AIM OF THE TASK:
All lines from the one containing "U2 pin IO4: none -> VS" down to the one containing "L1: none -> 4.7mH (VA, VRAW)", both ends included, are to be given again exactly; omit the rest of the listing below.

--

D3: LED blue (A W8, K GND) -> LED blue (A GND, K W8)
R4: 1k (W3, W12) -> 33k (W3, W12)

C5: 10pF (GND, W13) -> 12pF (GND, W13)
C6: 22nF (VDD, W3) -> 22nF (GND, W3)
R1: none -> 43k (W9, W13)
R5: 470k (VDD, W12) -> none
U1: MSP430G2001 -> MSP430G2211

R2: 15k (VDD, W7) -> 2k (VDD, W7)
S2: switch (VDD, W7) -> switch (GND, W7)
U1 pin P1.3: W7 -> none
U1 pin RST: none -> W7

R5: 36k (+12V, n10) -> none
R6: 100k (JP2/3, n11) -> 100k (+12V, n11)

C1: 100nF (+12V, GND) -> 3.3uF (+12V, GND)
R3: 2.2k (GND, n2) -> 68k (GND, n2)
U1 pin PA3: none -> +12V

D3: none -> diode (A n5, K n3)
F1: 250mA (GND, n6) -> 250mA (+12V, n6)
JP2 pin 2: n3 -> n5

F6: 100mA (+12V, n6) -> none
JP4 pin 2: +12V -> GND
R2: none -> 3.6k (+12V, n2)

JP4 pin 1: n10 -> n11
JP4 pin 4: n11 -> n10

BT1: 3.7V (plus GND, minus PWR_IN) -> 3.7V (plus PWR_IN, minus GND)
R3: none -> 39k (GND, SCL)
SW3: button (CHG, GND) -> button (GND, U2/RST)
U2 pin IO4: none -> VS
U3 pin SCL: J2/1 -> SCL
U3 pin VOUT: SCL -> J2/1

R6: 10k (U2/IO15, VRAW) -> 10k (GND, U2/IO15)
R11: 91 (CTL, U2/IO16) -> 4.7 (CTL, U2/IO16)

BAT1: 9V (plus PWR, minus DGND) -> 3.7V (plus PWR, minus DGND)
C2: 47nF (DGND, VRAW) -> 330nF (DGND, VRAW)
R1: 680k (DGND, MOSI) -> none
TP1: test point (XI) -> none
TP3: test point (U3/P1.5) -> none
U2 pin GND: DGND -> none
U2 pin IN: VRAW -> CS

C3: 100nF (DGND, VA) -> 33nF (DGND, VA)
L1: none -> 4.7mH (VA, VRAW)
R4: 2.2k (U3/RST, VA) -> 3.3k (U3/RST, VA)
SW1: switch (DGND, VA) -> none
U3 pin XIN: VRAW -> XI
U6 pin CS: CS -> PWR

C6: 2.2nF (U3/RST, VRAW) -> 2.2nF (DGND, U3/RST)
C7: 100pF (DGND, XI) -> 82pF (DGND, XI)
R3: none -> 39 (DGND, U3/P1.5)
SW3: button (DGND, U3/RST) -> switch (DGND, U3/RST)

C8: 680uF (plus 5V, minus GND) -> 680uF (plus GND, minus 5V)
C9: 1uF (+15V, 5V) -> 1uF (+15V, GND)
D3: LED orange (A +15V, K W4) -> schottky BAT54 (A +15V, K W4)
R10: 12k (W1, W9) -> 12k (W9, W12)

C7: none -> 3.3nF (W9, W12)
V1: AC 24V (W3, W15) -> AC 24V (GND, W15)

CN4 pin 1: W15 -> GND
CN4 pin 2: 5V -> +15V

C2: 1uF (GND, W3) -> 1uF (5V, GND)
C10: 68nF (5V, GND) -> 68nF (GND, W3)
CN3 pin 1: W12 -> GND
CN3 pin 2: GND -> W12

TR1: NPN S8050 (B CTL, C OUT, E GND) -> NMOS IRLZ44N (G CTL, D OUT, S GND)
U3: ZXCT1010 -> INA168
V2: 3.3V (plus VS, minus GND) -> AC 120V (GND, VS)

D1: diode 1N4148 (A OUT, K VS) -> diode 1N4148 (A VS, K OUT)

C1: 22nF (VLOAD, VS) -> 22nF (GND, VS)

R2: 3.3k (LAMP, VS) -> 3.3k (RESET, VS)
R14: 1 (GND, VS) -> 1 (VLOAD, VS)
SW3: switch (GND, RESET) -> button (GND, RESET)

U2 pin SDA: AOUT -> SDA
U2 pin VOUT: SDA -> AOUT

--

REPLY TO THE TASK:
U2 pin IO4: none -> VS
U3 pin SCL: J2/1 -> SCL
U3 pin VOUT: SCL -> J2/1

R6: 10k (U2/IO15, VRAW) -> 10k (GND, U2/IO15)
R11: 91 (CTL, U2/IO16) -> 4.7 (CTL, U2/IO16)

BAT1: 9V (plus PWR, minus DGND) -> 3.7V (plus PWR, minus DGND)
C2: 47nF (DGND, VRAW) -> 330nF (DGND, VRAW)
R1: 680k (DGND, MOSI) -> none
TP1: test point (XI) -> none
TP3: test point (U3/P1.5) -> none
U2 pin GND: DGND -> none
U2 pin IN: VRAW -> CS

C3: 100nF (DGND, VA) -> 33nF (DGND, VA)
L1: none -> 4.7mH (VA, VRAW)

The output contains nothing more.